▶ [WHAT TO DO]
Search the entries below for "none" and copy each matching line.

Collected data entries

◇ ◇ ◇

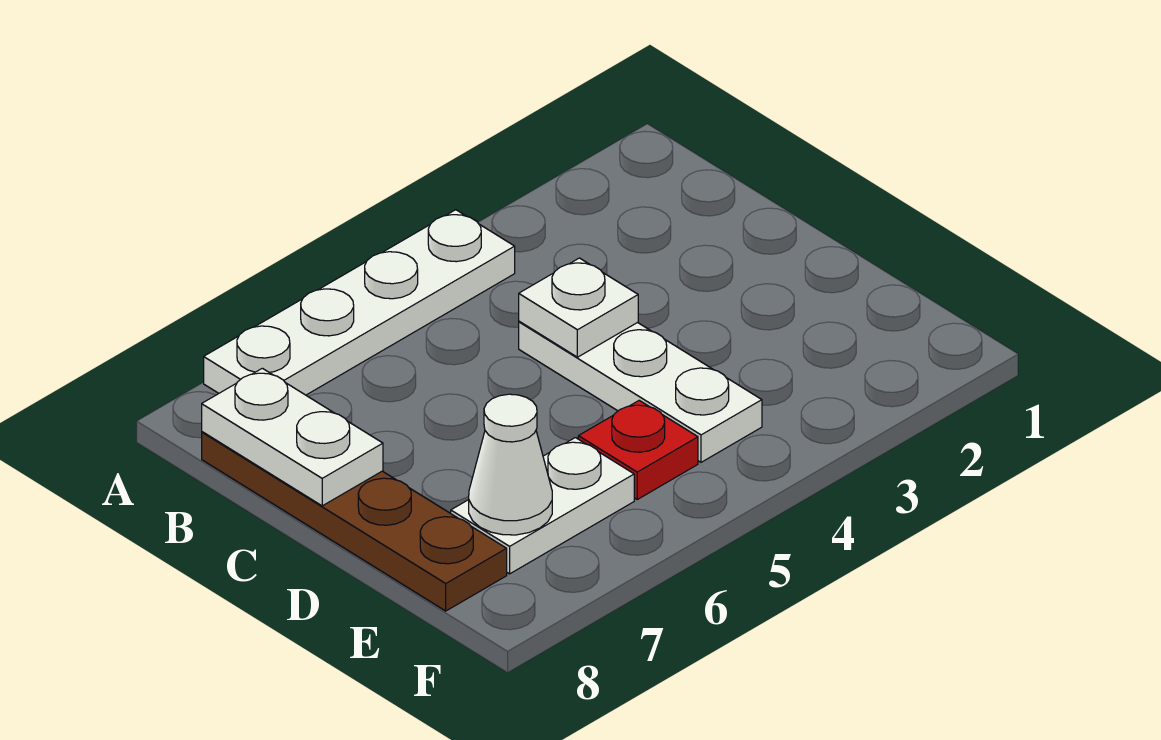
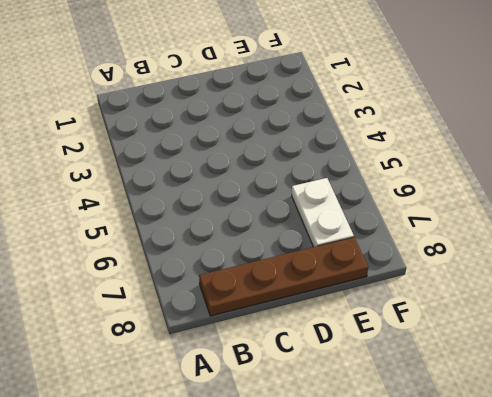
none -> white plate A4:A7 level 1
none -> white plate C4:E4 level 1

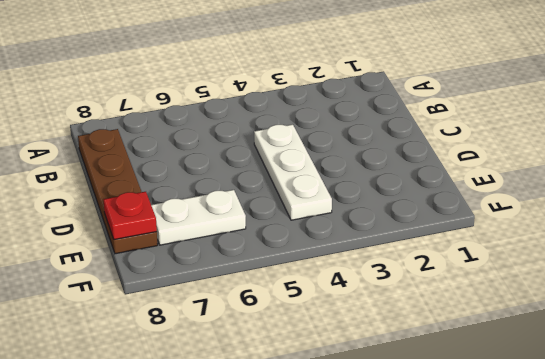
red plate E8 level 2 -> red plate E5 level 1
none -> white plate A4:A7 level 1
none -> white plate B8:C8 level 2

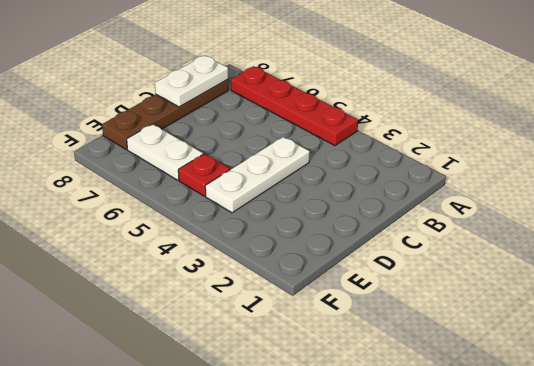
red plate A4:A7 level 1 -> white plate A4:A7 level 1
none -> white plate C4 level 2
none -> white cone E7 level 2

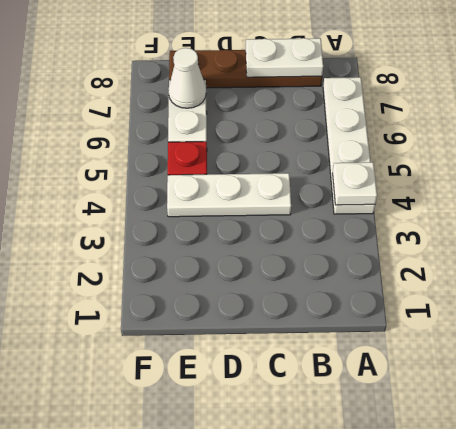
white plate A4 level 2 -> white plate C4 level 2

◇ ◇ ◇

▶ [WRITTEN ANSWER]
none -> white plate A4:A7 level 1
none -> white plate C4:E4 level 1
none -> white plate A4:A7 level 1
none -> white plate B8:C8 level 2
none -> white plate C4 level 2
none -> white cone E7 level 2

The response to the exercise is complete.